• **Task instructions**
Pick every line out of the entries below that holds the string "turquoise", and report them.

※

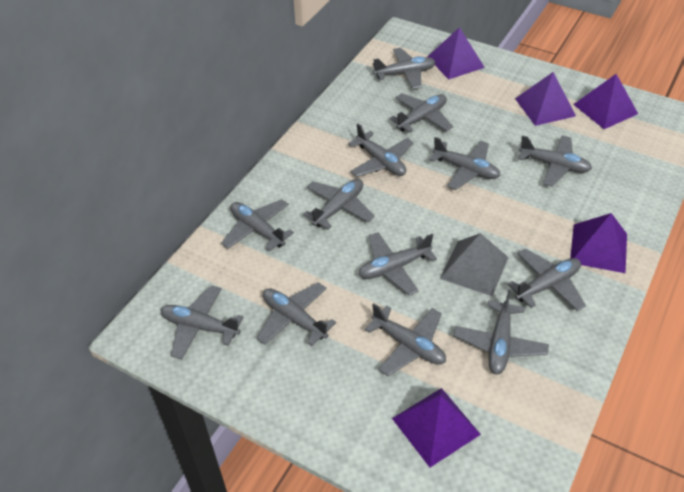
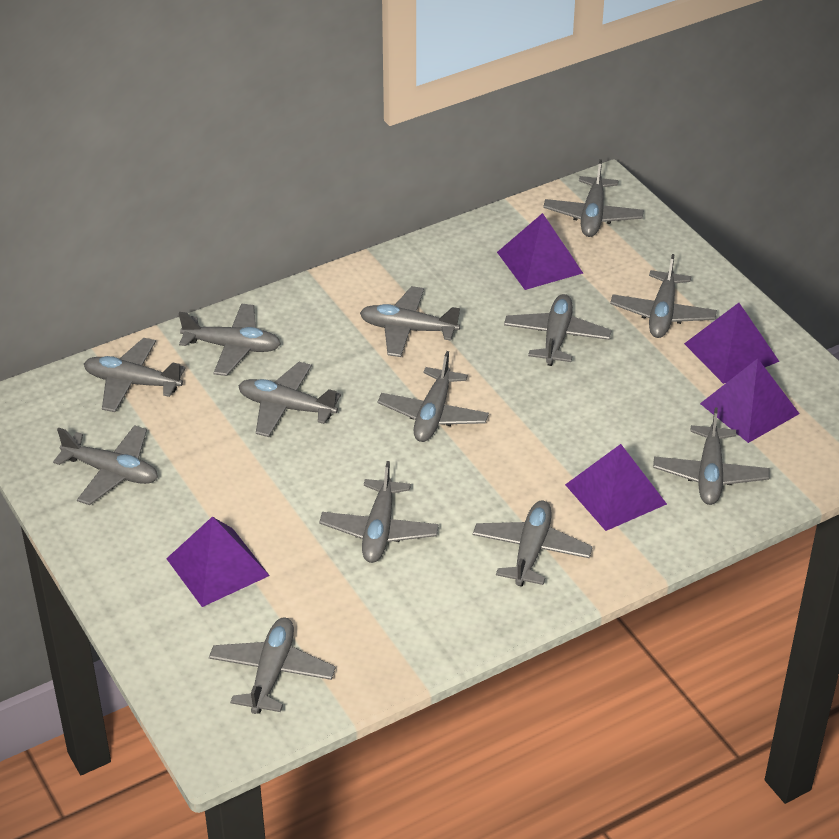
grey pyramid: 1 -> 0

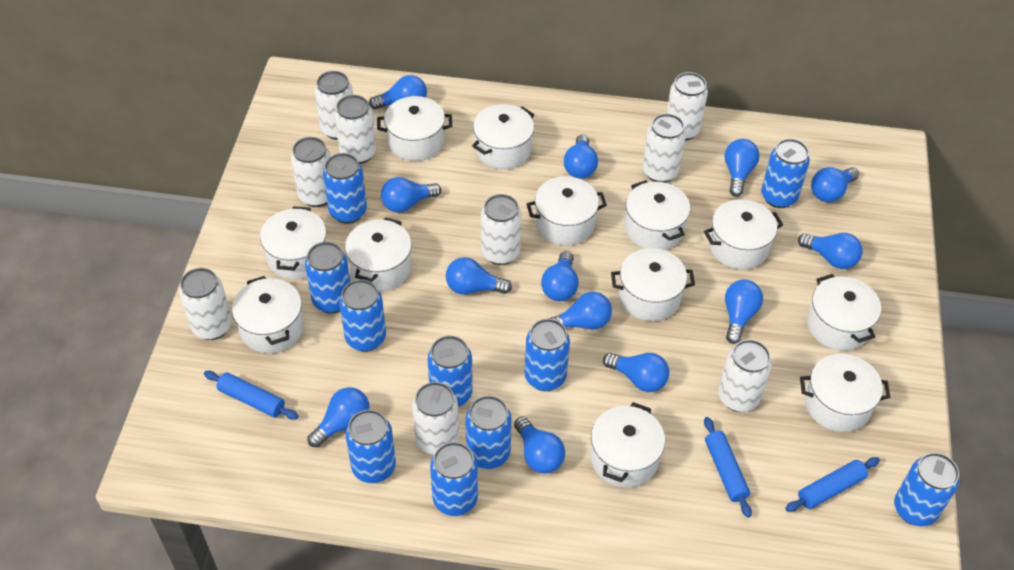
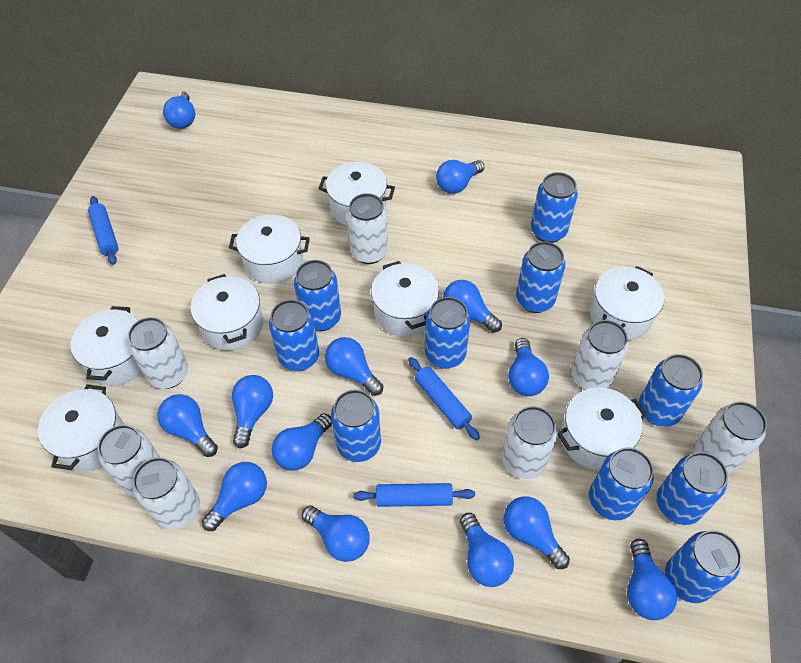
white can: 9 -> 7
white pot: 12 -> 8

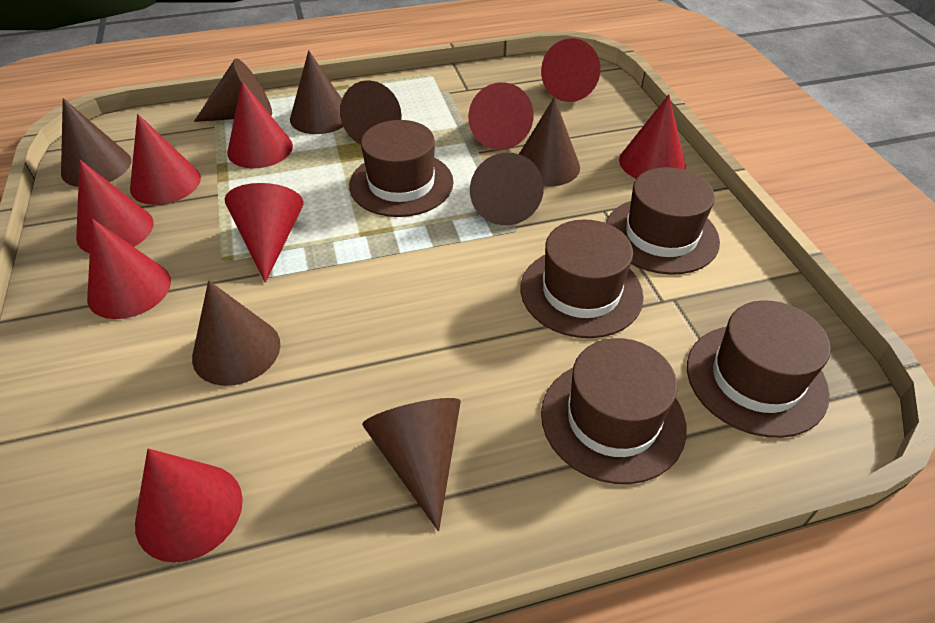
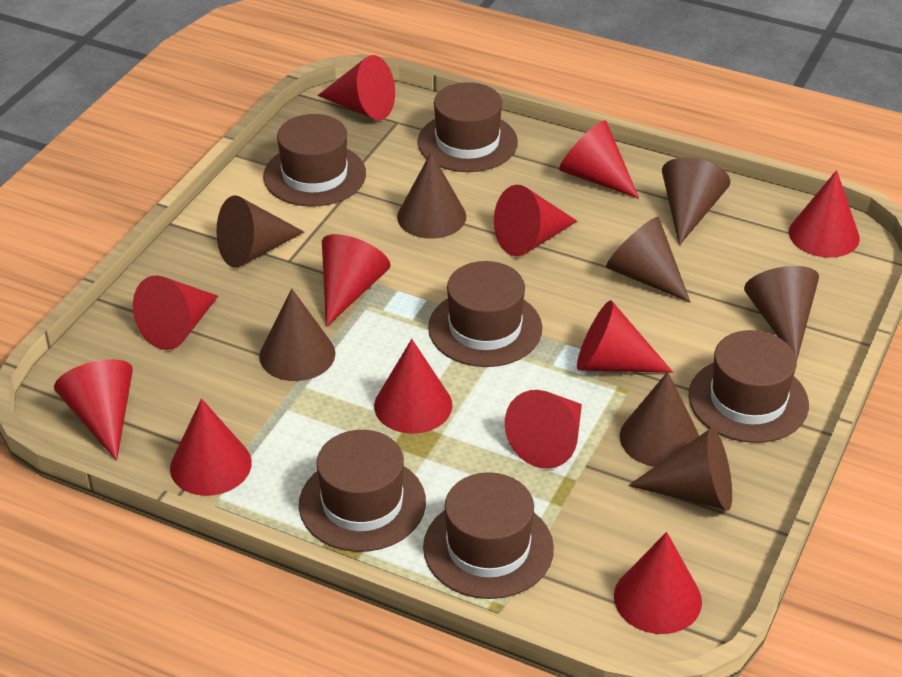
brown hat: 5 -> 6
red cone: 9 -> 12

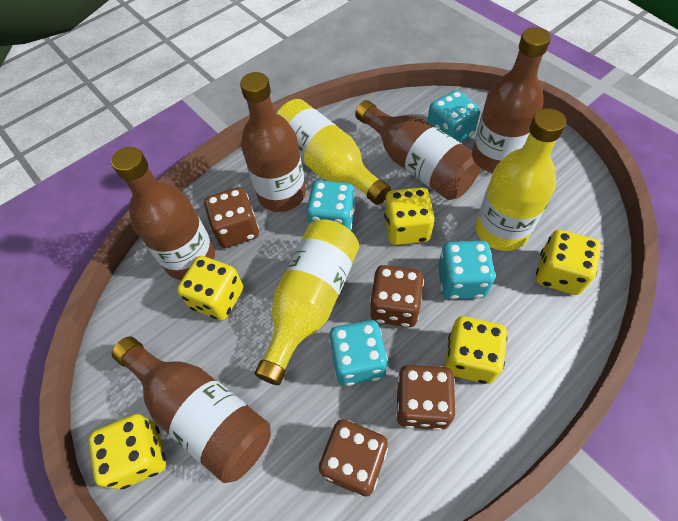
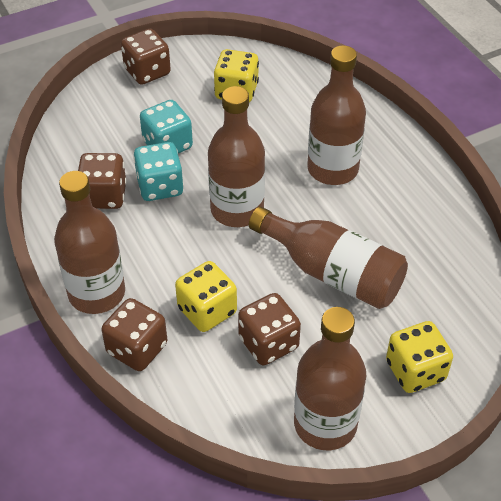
turquoise dice: 4 -> 2
yellow bottle: 3 -> 0
yellow dice: 5 -> 3

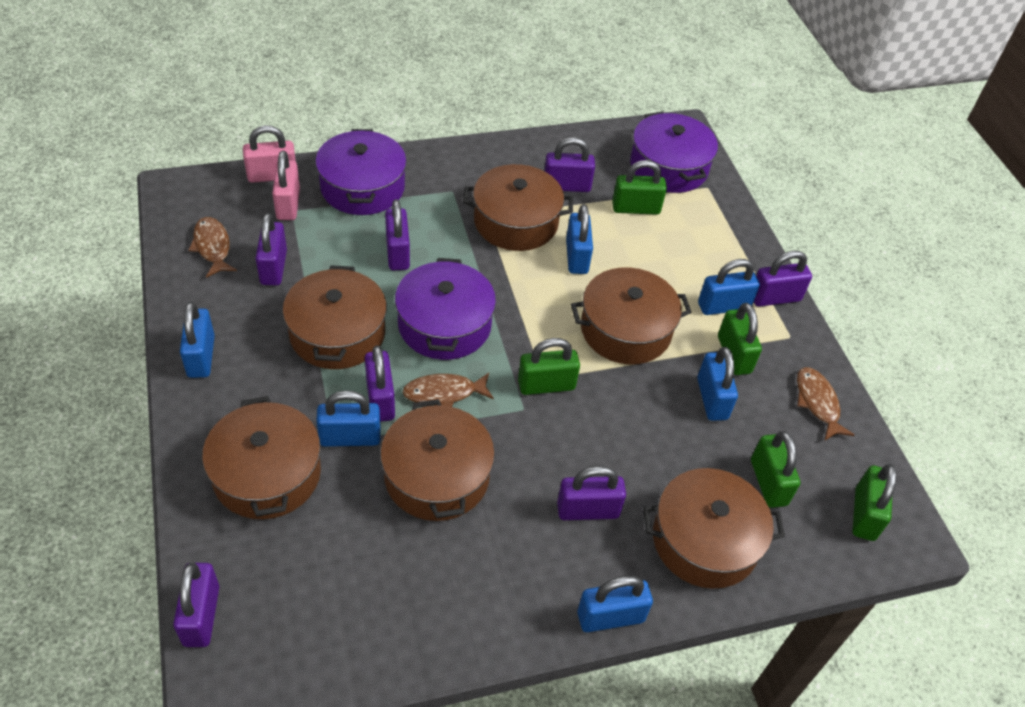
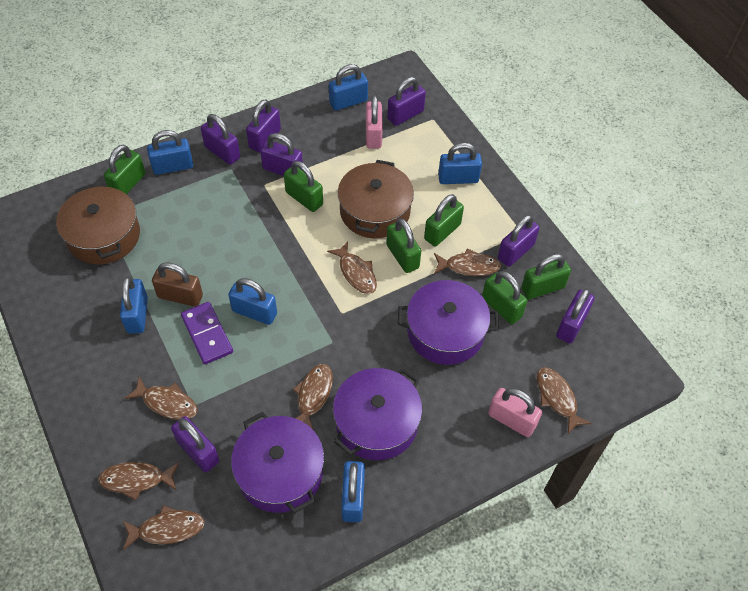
brown fish: 3 -> 7
brown padlock: 0 -> 1
brown pot: 6 -> 2
green padlock: 5 -> 6
purple domino: 0 -> 1

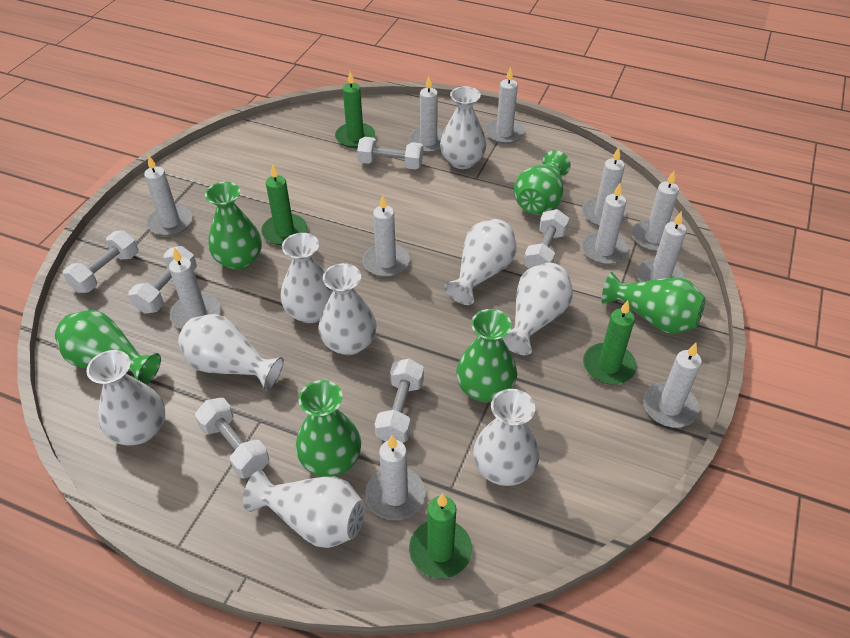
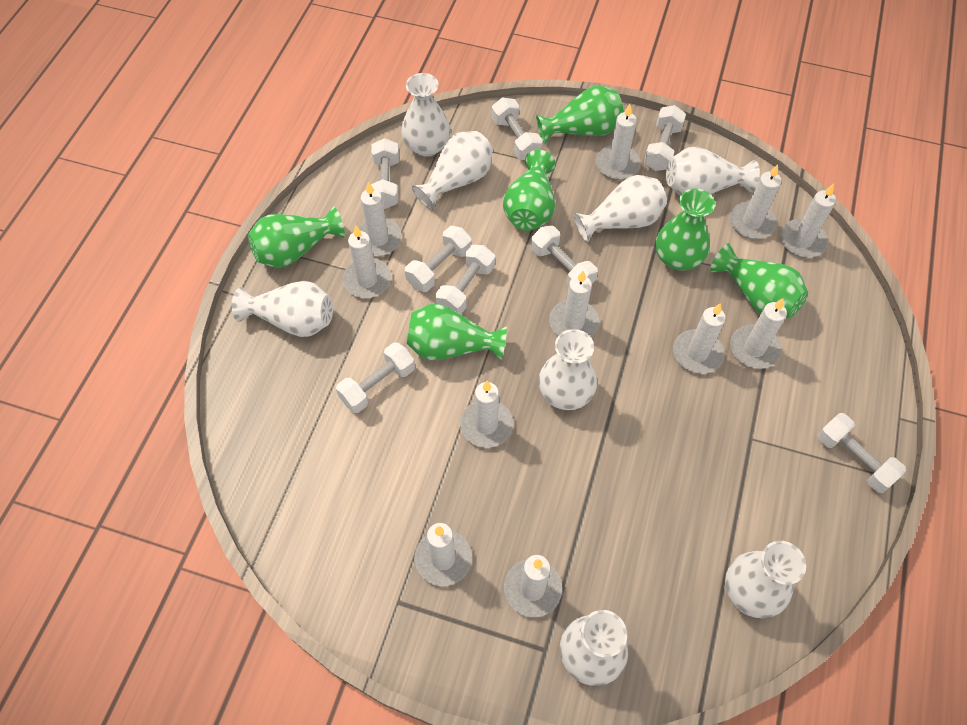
green candle: 4 -> 0
white dumbbell: 6 -> 8
white vase: 9 -> 8

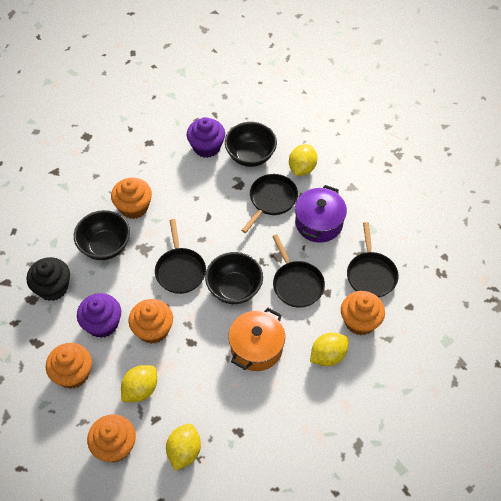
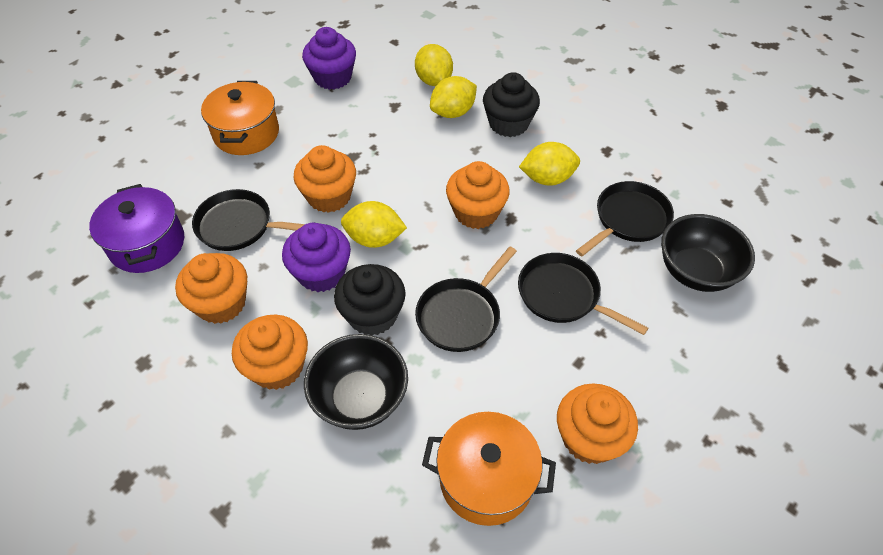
black bowl: 3 -> 2
black cupcake: 1 -> 2
orange pot: 1 -> 2

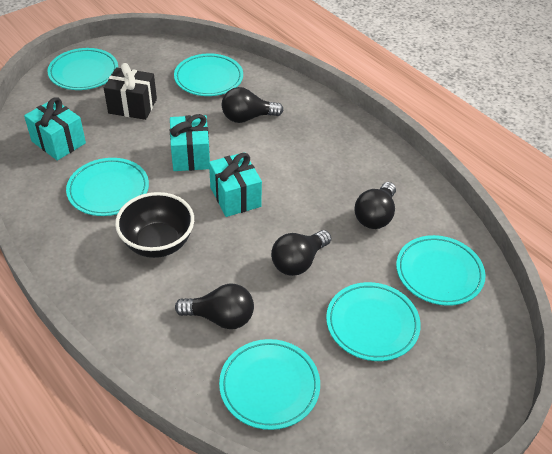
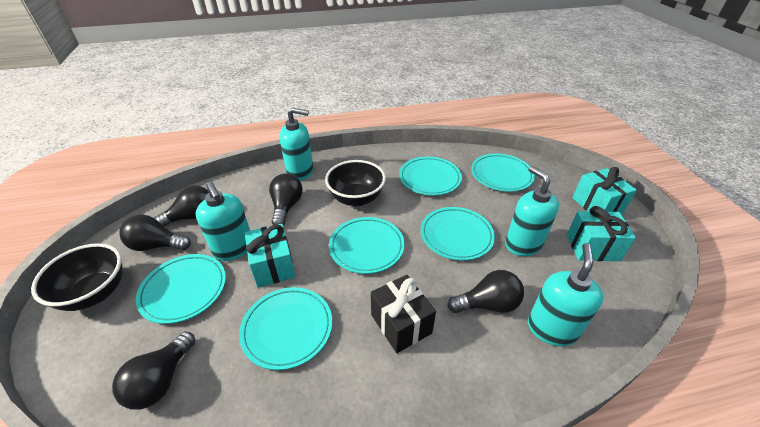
black bowl: 1 -> 2
black light bulb: 4 -> 5
turquoise soap dispenser: 0 -> 4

※

• **Output below**
turquoise dice: 4 -> 2
turquoise soap dispenser: 0 -> 4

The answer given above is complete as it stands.